- Extracted records:
···

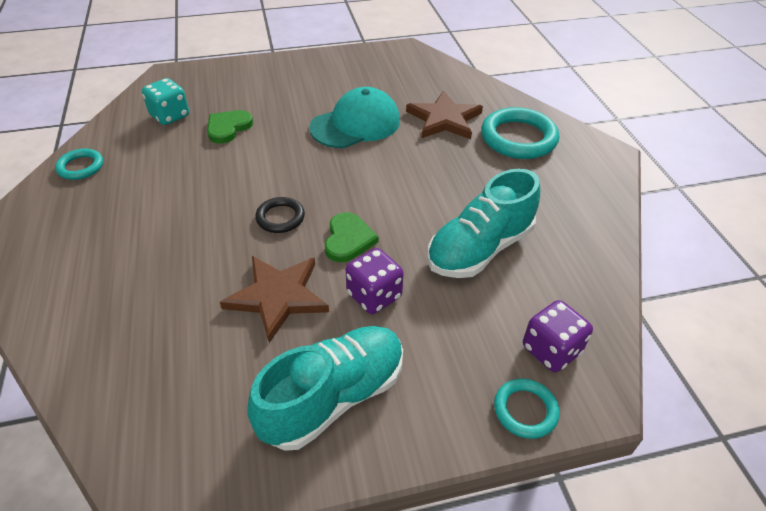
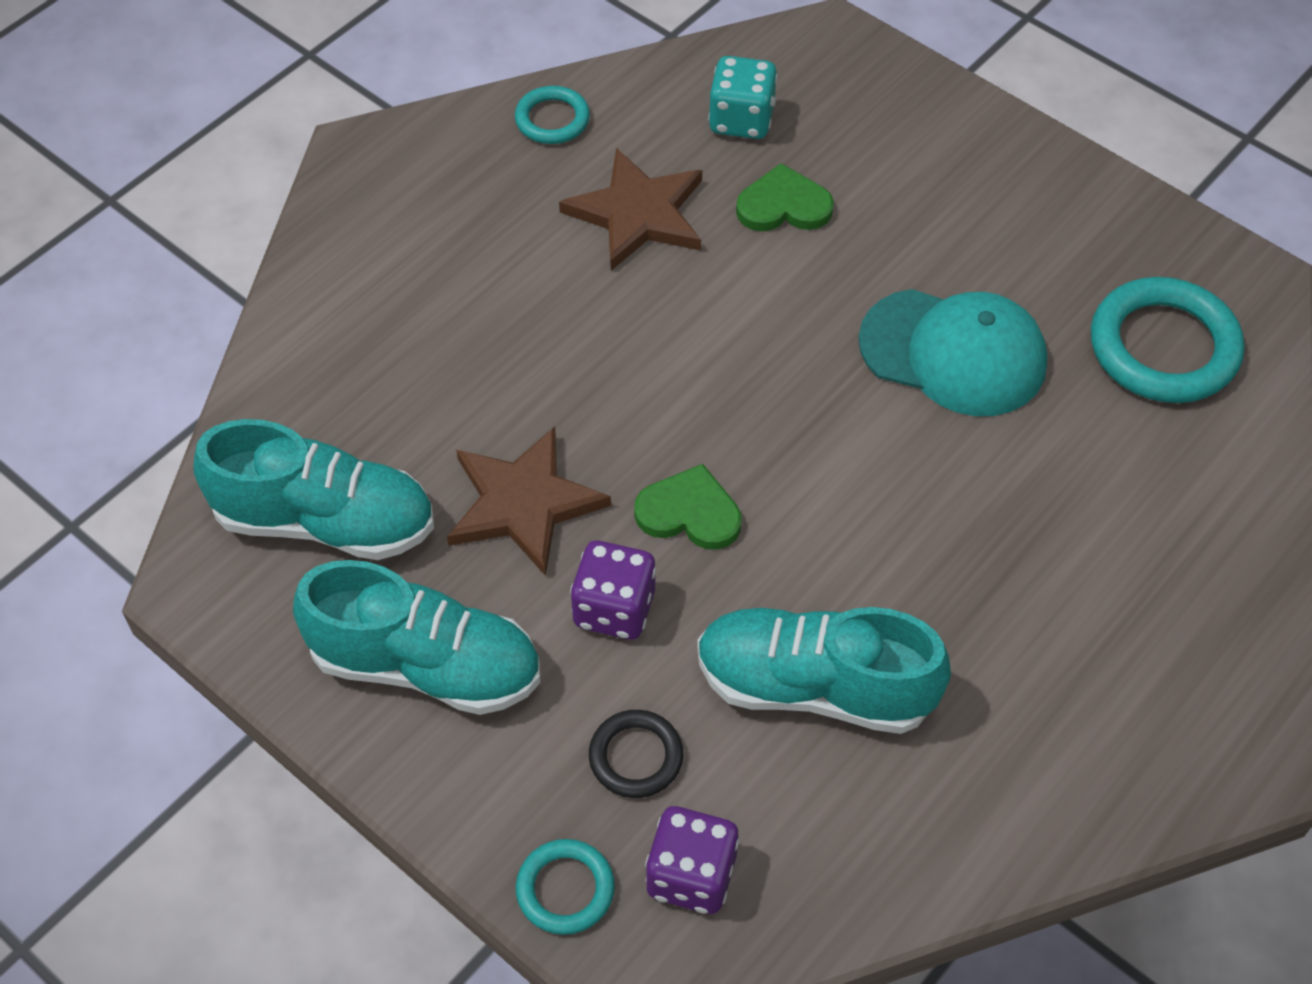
camera: 55 degrees right, 10 degrees up
(191, 393) = (325, 521): none -> turquoise shoe
(280, 217) = (660, 406): black ring -> black ring (636, 757)
(348, 239) = (689, 513): green heart -> green heart turned 135 degrees counterclockwise
(444, 119) = (1093, 464): brown star -> brown star (637, 214)
(518, 138) = (1150, 601): turquoise ring -> turquoise ring (1163, 347)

···

A verbatim copy of every record is required, with all pictures excluded.

camera: 55 degrees right, 10 degrees up
(191, 393) = (325, 521): none -> turquoise shoe
(280, 217) = (660, 406): black ring -> black ring (636, 757)
(348, 239) = (689, 513): green heart -> green heart turned 135 degrees counterclockwise
(444, 119) = (1093, 464): brown star -> brown star (637, 214)
(518, 138) = (1150, 601): turquoise ring -> turquoise ring (1163, 347)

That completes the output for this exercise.